Segment Start: Material for this exercise
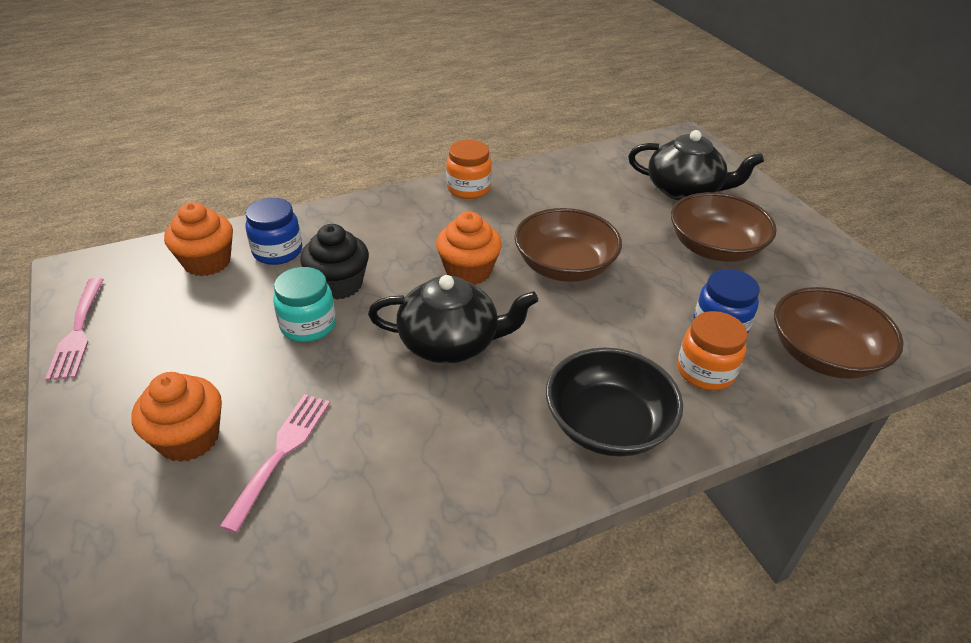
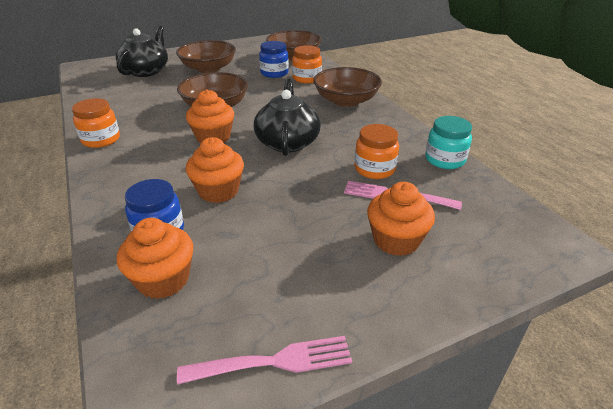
camera: 90 degrees left, 5 degrees down
(308, 325) = (269, 200): turquoise jar -> turquoise jar (445, 160)
(338, 284) = (218, 191): black cupcake -> orange cupcake
(357, 437) = (374, 169): none -> orange jar
(607, 424) = (346, 101): black bowl -> brown bowl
Segment End: Material for this exercise
Exercise aim — Only the stretch of lines that begins with the one holding "(338, 284) = (218, 191): black" and ends with the last line above belongs in the answer; please write it out exactly.

Answer section —
(338, 284) = (218, 191): black cupcake -> orange cupcake
(357, 437) = (374, 169): none -> orange jar
(607, 424) = (346, 101): black bowl -> brown bowl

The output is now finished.